(What is required):
Copy out the data in full and exactly, passing over the pictures.

START Data to examine

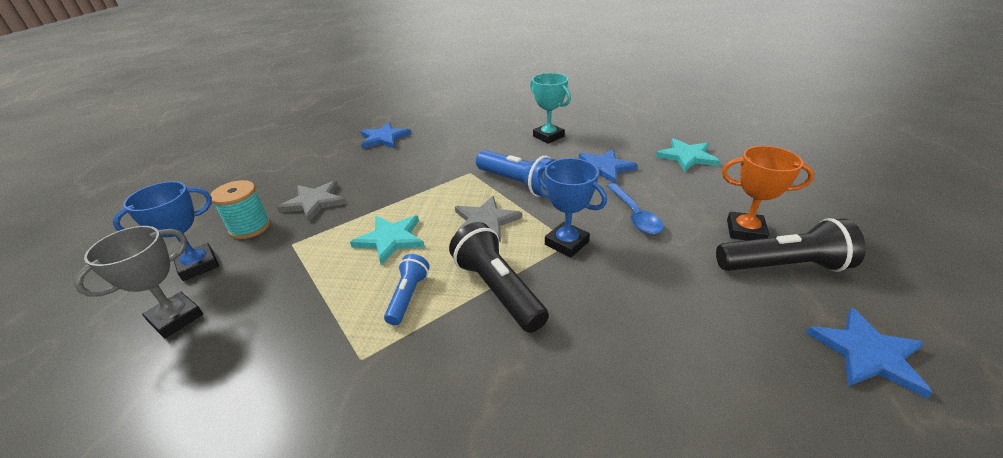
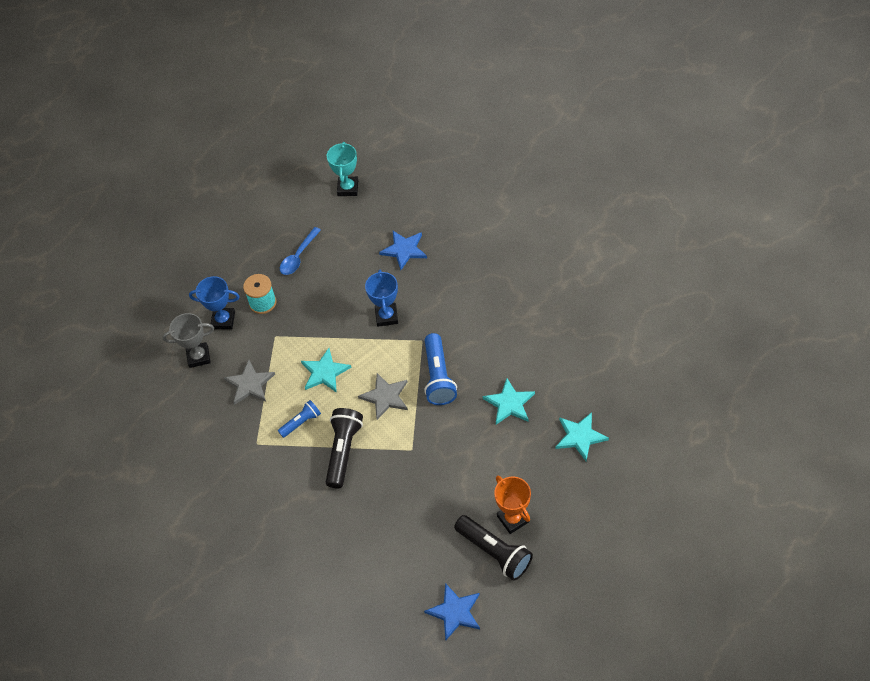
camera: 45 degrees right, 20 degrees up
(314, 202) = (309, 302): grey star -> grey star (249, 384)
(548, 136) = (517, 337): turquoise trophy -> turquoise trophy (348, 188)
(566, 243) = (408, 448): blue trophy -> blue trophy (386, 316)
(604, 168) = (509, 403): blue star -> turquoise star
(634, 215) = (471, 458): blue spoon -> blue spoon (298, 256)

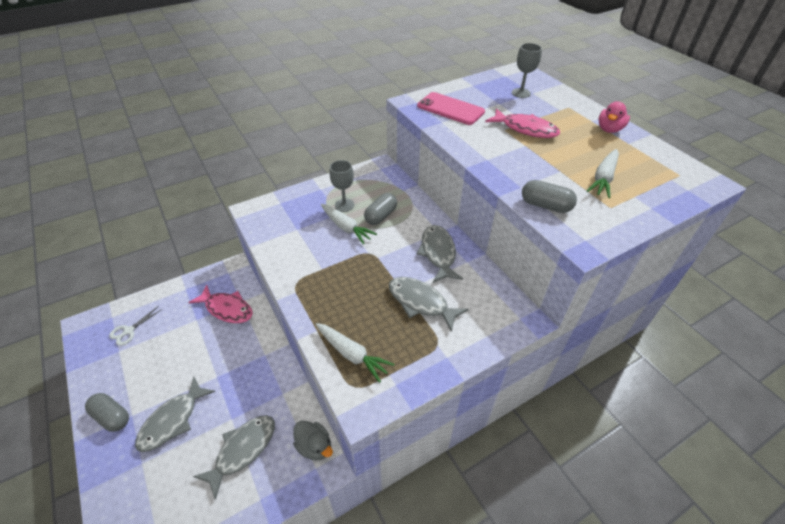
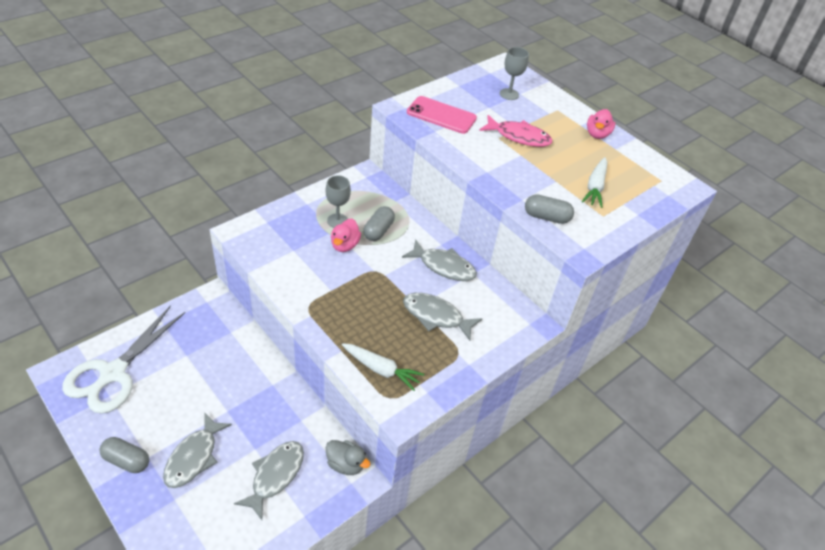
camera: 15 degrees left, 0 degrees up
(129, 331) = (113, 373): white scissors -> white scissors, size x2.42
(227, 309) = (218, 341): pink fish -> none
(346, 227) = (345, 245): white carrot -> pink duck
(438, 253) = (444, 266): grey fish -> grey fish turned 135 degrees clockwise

END Data to examine

(Solution to this task):
camera: 45 degrees right, 20 degrees up
(314, 202) = (309, 302): grey star -> grey star (249, 384)
(548, 136) = (517, 337): turquoise trophy -> turquoise trophy (348, 188)
(566, 243) = (408, 448): blue trophy -> blue trophy (386, 316)
(604, 168) = (509, 403): blue star -> turquoise star
(634, 215) = (471, 458): blue spoon -> blue spoon (298, 256)

camera: 15 degrees left, 0 degrees up
(129, 331) = (113, 373): white scissors -> white scissors, size x2.42
(227, 309) = (218, 341): pink fish -> none
(346, 227) = (345, 245): white carrot -> pink duck
(438, 253) = (444, 266): grey fish -> grey fish turned 135 degrees clockwise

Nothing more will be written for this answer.